- [Work to complete]: Transcribe the records in full; omit images.

____ Given data

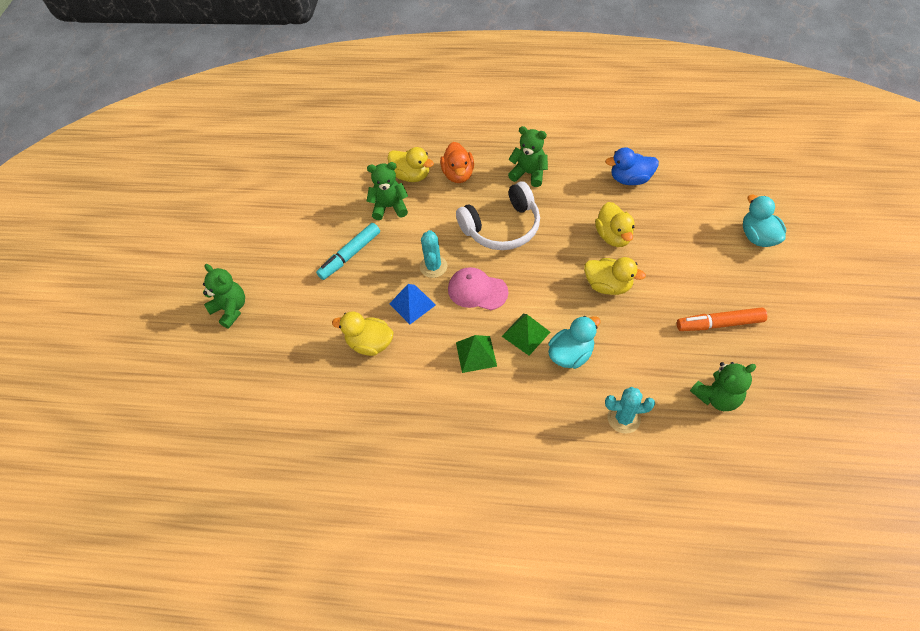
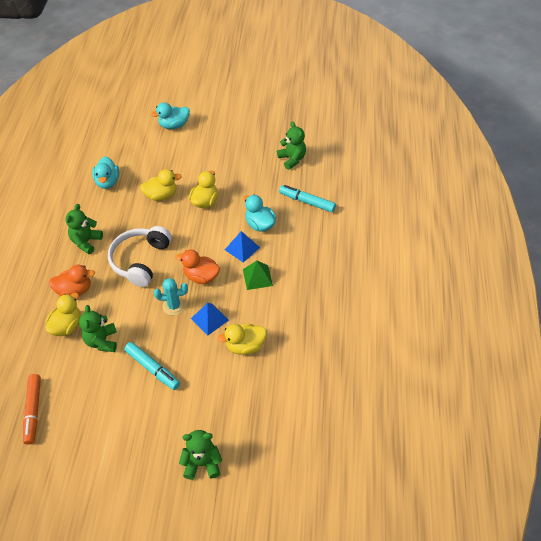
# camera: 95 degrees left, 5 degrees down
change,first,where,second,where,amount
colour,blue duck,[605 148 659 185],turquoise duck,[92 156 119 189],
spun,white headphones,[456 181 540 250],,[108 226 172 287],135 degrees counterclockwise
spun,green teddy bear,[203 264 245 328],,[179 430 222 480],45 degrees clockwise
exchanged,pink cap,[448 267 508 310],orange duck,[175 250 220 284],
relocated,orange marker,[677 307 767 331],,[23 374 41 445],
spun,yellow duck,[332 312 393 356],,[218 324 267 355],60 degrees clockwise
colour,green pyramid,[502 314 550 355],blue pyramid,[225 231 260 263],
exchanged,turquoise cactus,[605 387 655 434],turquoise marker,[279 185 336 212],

________

- [Output of the task]:
# camera: 95 degrees left, 5 degrees down
change,first,where,second,where,amount
colour,blue duck,[605 148 659 185],turquoise duck,[92 156 119 189],
spun,white headphones,[456 181 540 250],,[108 226 172 287],135 degrees counterclockwise
spun,green teddy bear,[203 264 245 328],,[179 430 222 480],45 degrees clockwise
exchanged,pink cap,[448 267 508 310],orange duck,[175 250 220 284],
relocated,orange marker,[677 307 767 331],,[23 374 41 445],
spun,yellow duck,[332 312 393 356],,[218 324 267 355],60 degrees clockwise
colour,green pyramid,[502 314 550 355],blue pyramid,[225 231 260 263],
exchanged,turquoise cactus,[605 387 655 434],turquoise marker,[279 185 336 212],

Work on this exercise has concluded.